ACTIVITY ->
Only the lines from the one with "change,first,where,second,where,amount" to the end of the data below should be returned, each exactly as it stands.

____

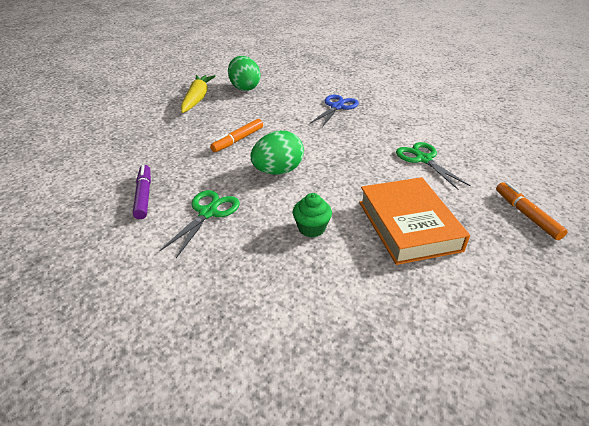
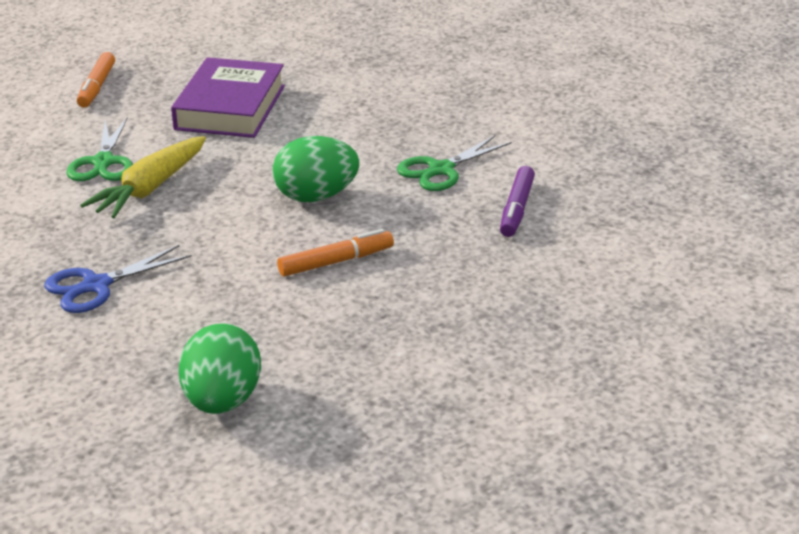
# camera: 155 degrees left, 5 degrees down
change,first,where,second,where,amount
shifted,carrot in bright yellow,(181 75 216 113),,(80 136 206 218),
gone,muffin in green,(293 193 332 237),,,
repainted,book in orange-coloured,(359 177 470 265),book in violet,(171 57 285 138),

____

ANSWER BOX ->
change,first,where,second,where,amount
shifted,carrot in bright yellow,(181 75 216 113),,(80 136 206 218),
gone,muffin in green,(293 193 332 237),,,
repainted,book in orange-coloured,(359 177 470 265),book in violet,(171 57 285 138),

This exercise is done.